=== Data supplied ===
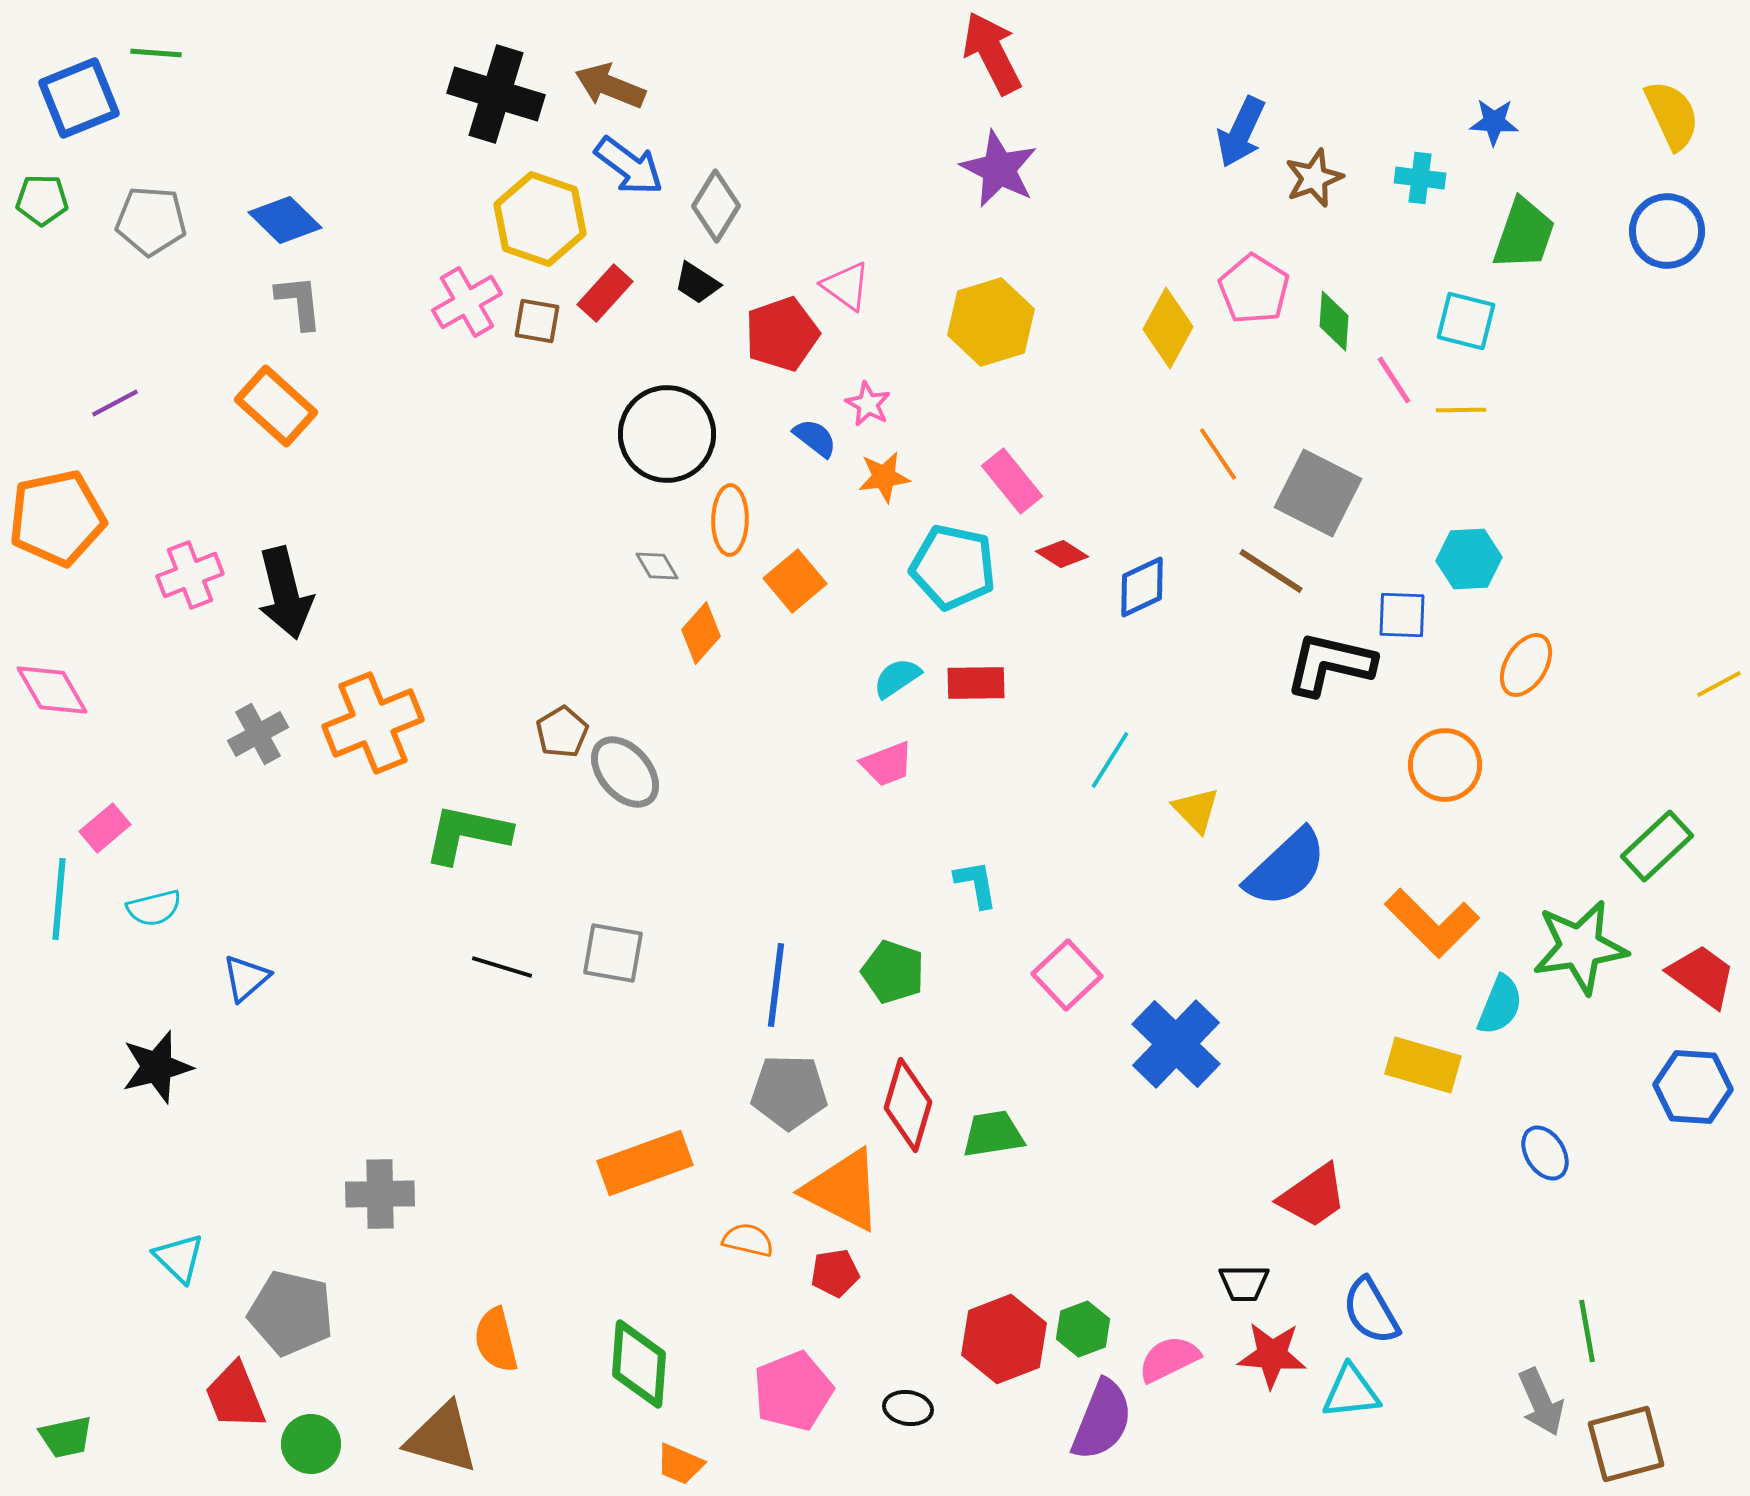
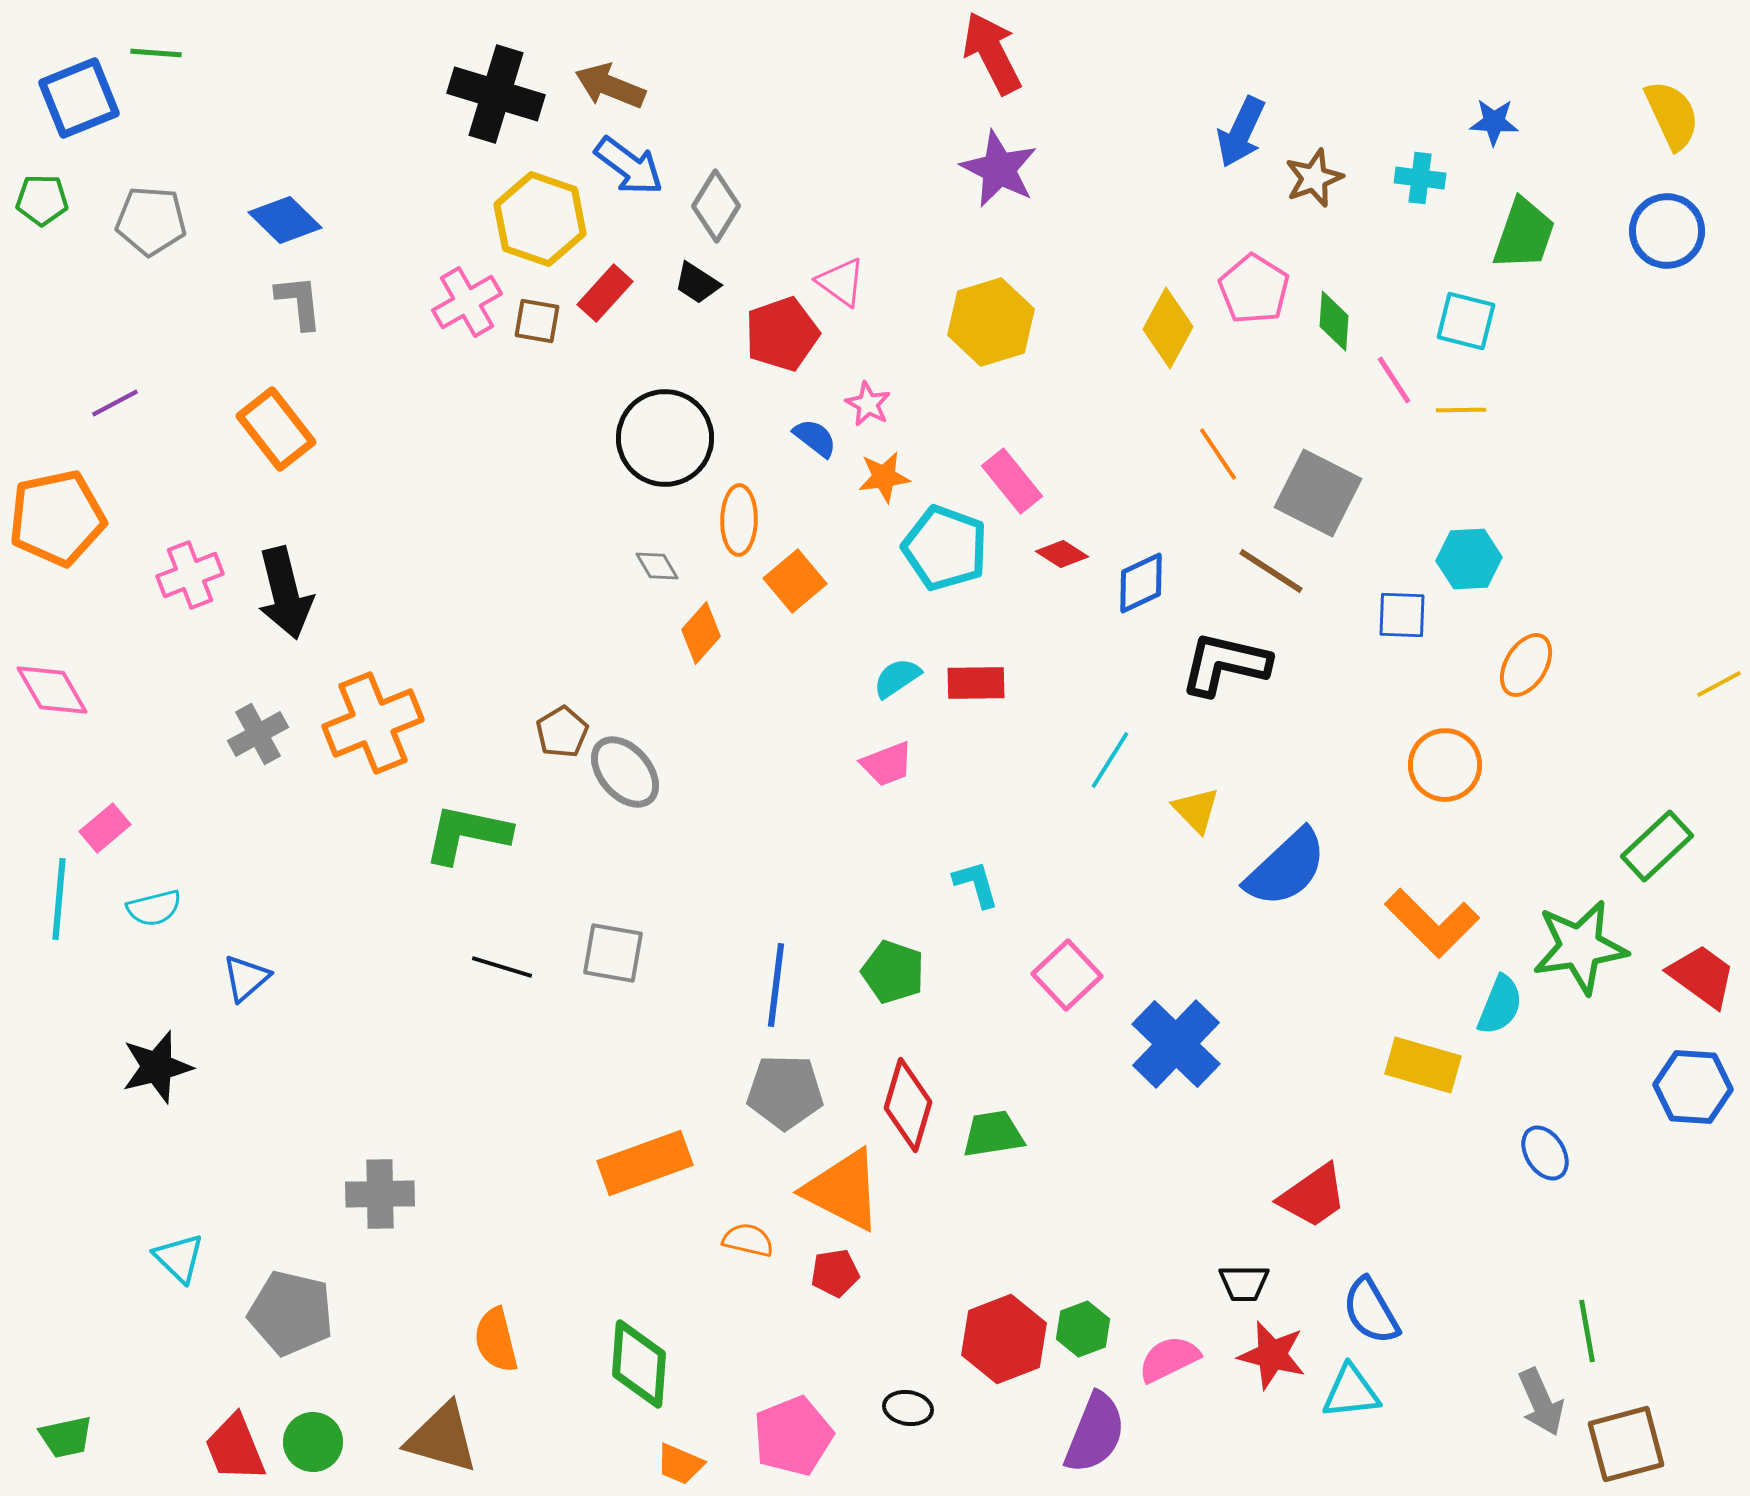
pink triangle at (846, 286): moved 5 px left, 4 px up
orange rectangle at (276, 406): moved 23 px down; rotated 10 degrees clockwise
black circle at (667, 434): moved 2 px left, 4 px down
orange ellipse at (730, 520): moved 9 px right
cyan pentagon at (953, 567): moved 8 px left, 19 px up; rotated 8 degrees clockwise
blue diamond at (1142, 587): moved 1 px left, 4 px up
black L-shape at (1330, 664): moved 105 px left
cyan L-shape at (976, 884): rotated 6 degrees counterclockwise
gray pentagon at (789, 1092): moved 4 px left
red star at (1272, 1355): rotated 10 degrees clockwise
pink pentagon at (793, 1391): moved 45 px down
red trapezoid at (235, 1396): moved 52 px down
purple semicircle at (1102, 1420): moved 7 px left, 13 px down
green circle at (311, 1444): moved 2 px right, 2 px up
===
Exercise instructions:
Print the records word for word and exclude any picture they hold.

Task response:
pink triangle at (846, 286): moved 5 px left, 4 px up
orange rectangle at (276, 406): moved 23 px down; rotated 10 degrees clockwise
black circle at (667, 434): moved 2 px left, 4 px down
orange ellipse at (730, 520): moved 9 px right
cyan pentagon at (953, 567): moved 8 px left, 19 px up; rotated 8 degrees clockwise
blue diamond at (1142, 587): moved 1 px left, 4 px up
black L-shape at (1330, 664): moved 105 px left
cyan L-shape at (976, 884): rotated 6 degrees counterclockwise
gray pentagon at (789, 1092): moved 4 px left
red star at (1272, 1355): rotated 10 degrees clockwise
pink pentagon at (793, 1391): moved 45 px down
red trapezoid at (235, 1396): moved 52 px down
purple semicircle at (1102, 1420): moved 7 px left, 13 px down
green circle at (311, 1444): moved 2 px right, 2 px up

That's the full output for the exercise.